(Exercise aim) All of the data below should be printed again word for word, pictures excluded.

(Information provided)
══════
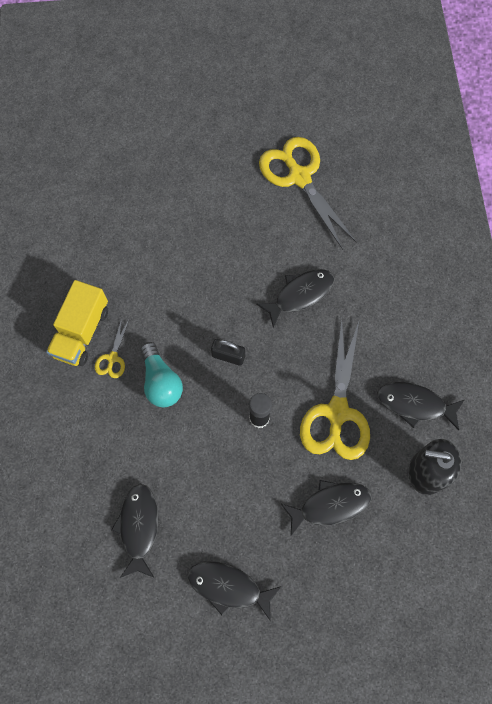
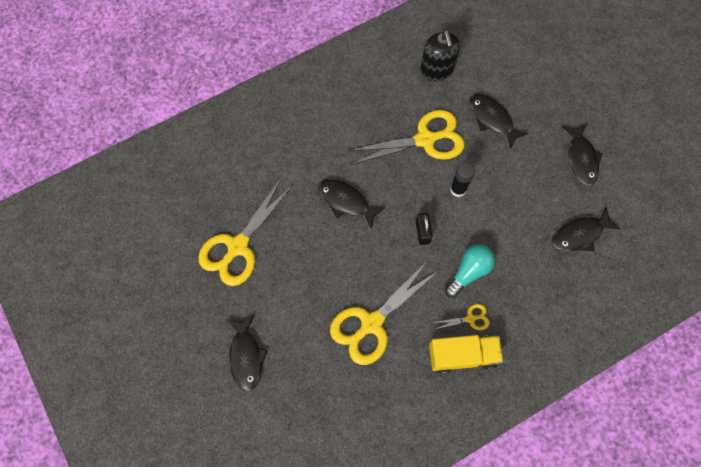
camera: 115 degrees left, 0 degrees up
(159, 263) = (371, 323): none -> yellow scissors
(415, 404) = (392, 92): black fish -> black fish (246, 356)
══════
(Exercise solution)
camera: 115 degrees left, 0 degrees up
(159, 263) = (371, 323): none -> yellow scissors
(415, 404) = (392, 92): black fish -> black fish (246, 356)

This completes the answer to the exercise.